Print the listing below verbatim, passing over each picture.

◆ RAW DATA:
=======
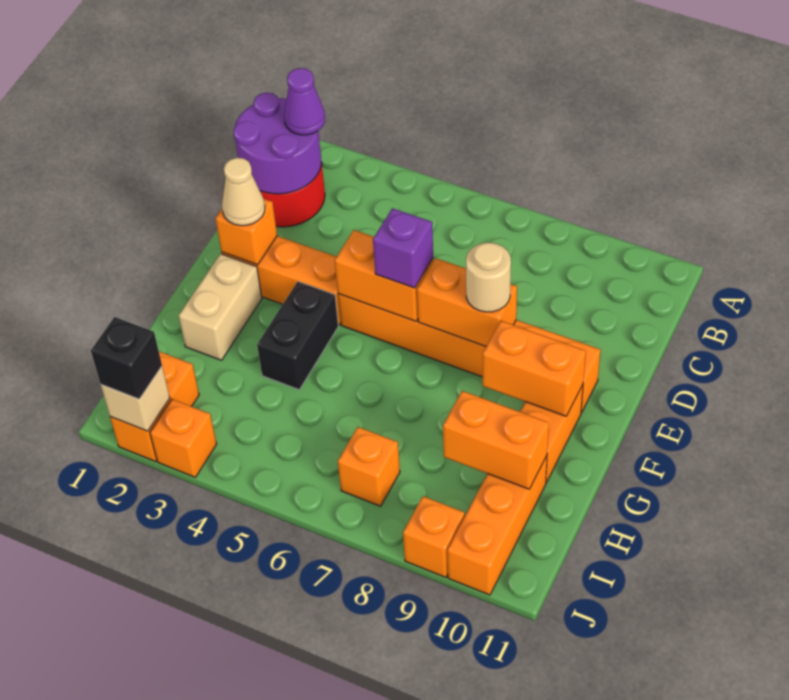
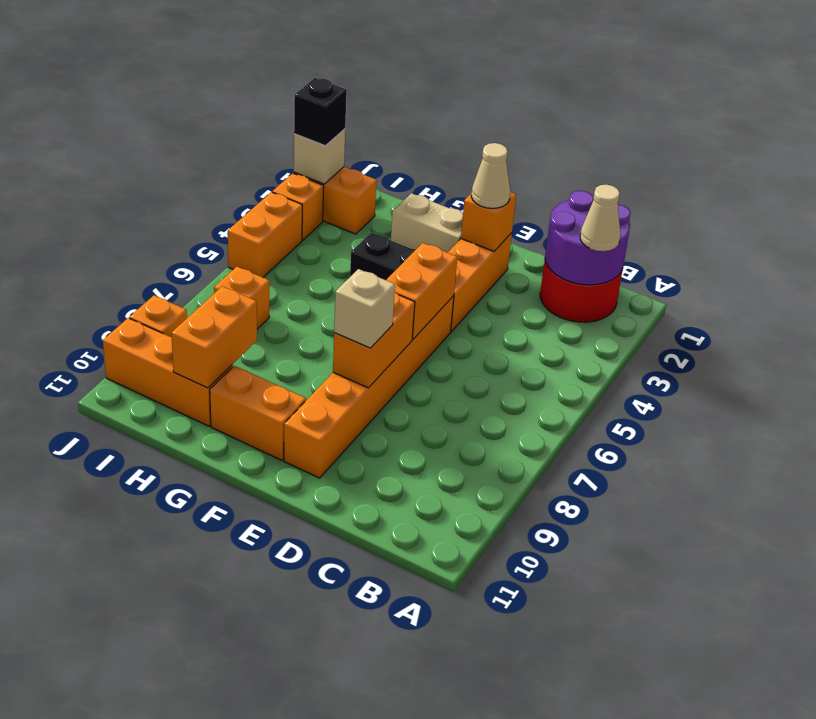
purple cone B2 level 3 -> tan cone B2 level 3
purple brick E6 level 3 -> none
tan round brick E8 level 3 -> tan brick E8 level 3
orange brick F9:F10 level 2 -> orange brick J4:J5 level 1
=======
◆ EXPECTED ANSWER:
purple cone B2 level 3 -> tan cone B2 level 3
purple brick E6 level 3 -> none
tan round brick E8 level 3 -> tan brick E8 level 3
orange brick F9:F10 level 2 -> orange brick J4:J5 level 1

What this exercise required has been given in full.